◆ Aim of the exercise ◆
Reproduce every line of the records below verbatim, leaving out the pictures.

◆ Exercise materials ◆
____
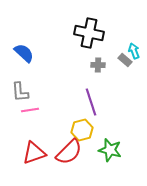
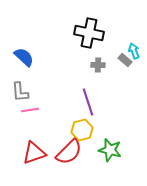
blue semicircle: moved 4 px down
purple line: moved 3 px left
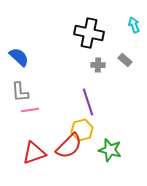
cyan arrow: moved 26 px up
blue semicircle: moved 5 px left
red semicircle: moved 6 px up
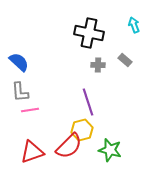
blue semicircle: moved 5 px down
red triangle: moved 2 px left, 1 px up
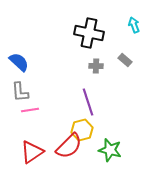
gray cross: moved 2 px left, 1 px down
red triangle: rotated 15 degrees counterclockwise
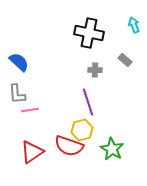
gray cross: moved 1 px left, 4 px down
gray L-shape: moved 3 px left, 2 px down
red semicircle: rotated 64 degrees clockwise
green star: moved 2 px right, 1 px up; rotated 15 degrees clockwise
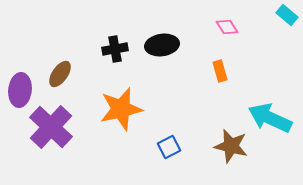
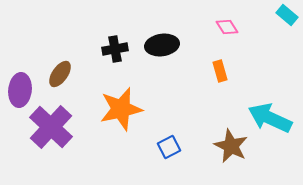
brown star: rotated 12 degrees clockwise
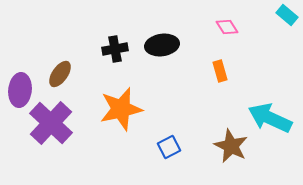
purple cross: moved 4 px up
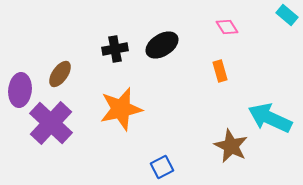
black ellipse: rotated 24 degrees counterclockwise
blue square: moved 7 px left, 20 px down
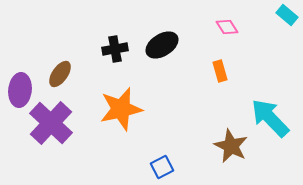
cyan arrow: rotated 21 degrees clockwise
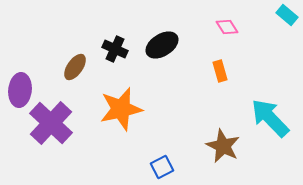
black cross: rotated 35 degrees clockwise
brown ellipse: moved 15 px right, 7 px up
brown star: moved 8 px left
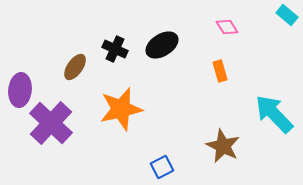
cyan arrow: moved 4 px right, 4 px up
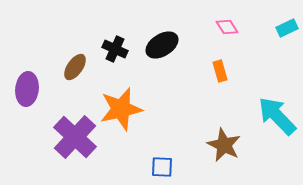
cyan rectangle: moved 13 px down; rotated 65 degrees counterclockwise
purple ellipse: moved 7 px right, 1 px up
cyan arrow: moved 3 px right, 2 px down
purple cross: moved 24 px right, 14 px down
brown star: moved 1 px right, 1 px up
blue square: rotated 30 degrees clockwise
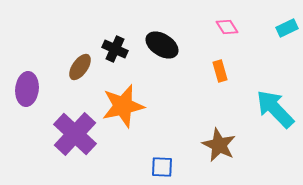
black ellipse: rotated 64 degrees clockwise
brown ellipse: moved 5 px right
orange star: moved 2 px right, 3 px up
cyan arrow: moved 2 px left, 7 px up
purple cross: moved 3 px up
brown star: moved 5 px left
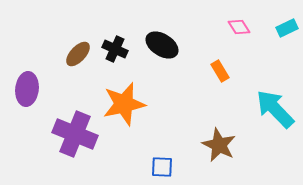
pink diamond: moved 12 px right
brown ellipse: moved 2 px left, 13 px up; rotated 8 degrees clockwise
orange rectangle: rotated 15 degrees counterclockwise
orange star: moved 1 px right, 2 px up
purple cross: rotated 21 degrees counterclockwise
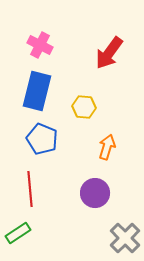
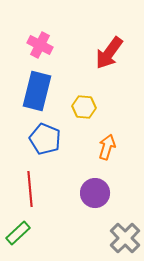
blue pentagon: moved 3 px right
green rectangle: rotated 10 degrees counterclockwise
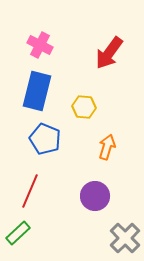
red line: moved 2 px down; rotated 28 degrees clockwise
purple circle: moved 3 px down
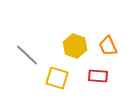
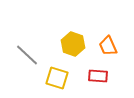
yellow hexagon: moved 2 px left, 2 px up
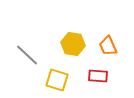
yellow hexagon: rotated 10 degrees counterclockwise
yellow square: moved 2 px down
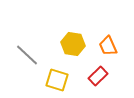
red rectangle: rotated 48 degrees counterclockwise
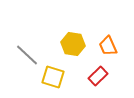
yellow square: moved 4 px left, 3 px up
____
◆ Expected answer ◆
blue semicircle: moved 4 px down
purple line: moved 3 px left
cyan arrow: moved 26 px up
blue semicircle: moved 5 px left
red semicircle: moved 6 px up
blue semicircle: moved 5 px down
red triangle: moved 2 px left, 1 px up
gray cross: moved 2 px left, 1 px down
red triangle: rotated 15 degrees counterclockwise
gray cross: moved 1 px left, 4 px down
gray L-shape: moved 3 px left, 2 px down
red semicircle: rotated 64 degrees clockwise
green star: moved 2 px right, 1 px up; rotated 15 degrees clockwise
brown star: rotated 12 degrees clockwise
purple cross: moved 4 px up
black ellipse: rotated 24 degrees counterclockwise
blue square: moved 7 px left, 20 px down
cyan arrow: rotated 21 degrees clockwise
black cross: rotated 35 degrees clockwise
brown ellipse: moved 15 px right, 7 px up
brown star: moved 8 px left
cyan arrow: moved 4 px right, 4 px up
cyan rectangle: moved 13 px down; rotated 65 degrees counterclockwise
purple ellipse: moved 7 px right, 1 px up
cyan arrow: moved 3 px right, 2 px down
purple cross: moved 24 px right, 14 px down
brown star: moved 1 px right, 1 px up
blue square: rotated 30 degrees clockwise
black ellipse: rotated 64 degrees clockwise
brown ellipse: moved 5 px right
orange star: moved 2 px right, 3 px up
cyan arrow: moved 2 px left, 7 px up
purple cross: moved 3 px up
brown star: moved 5 px left
pink diamond: moved 12 px right
brown ellipse: moved 2 px left, 13 px up; rotated 8 degrees clockwise
orange rectangle: rotated 15 degrees counterclockwise
orange star: moved 1 px right, 2 px up
purple cross: rotated 21 degrees counterclockwise
blue pentagon: moved 3 px right
green rectangle: rotated 10 degrees counterclockwise
red line: moved 2 px down; rotated 28 degrees clockwise
purple circle: moved 3 px down
yellow hexagon: moved 2 px left, 2 px up
yellow hexagon: rotated 10 degrees counterclockwise
yellow square: moved 2 px down
red rectangle: rotated 48 degrees counterclockwise
yellow square: moved 4 px left, 3 px up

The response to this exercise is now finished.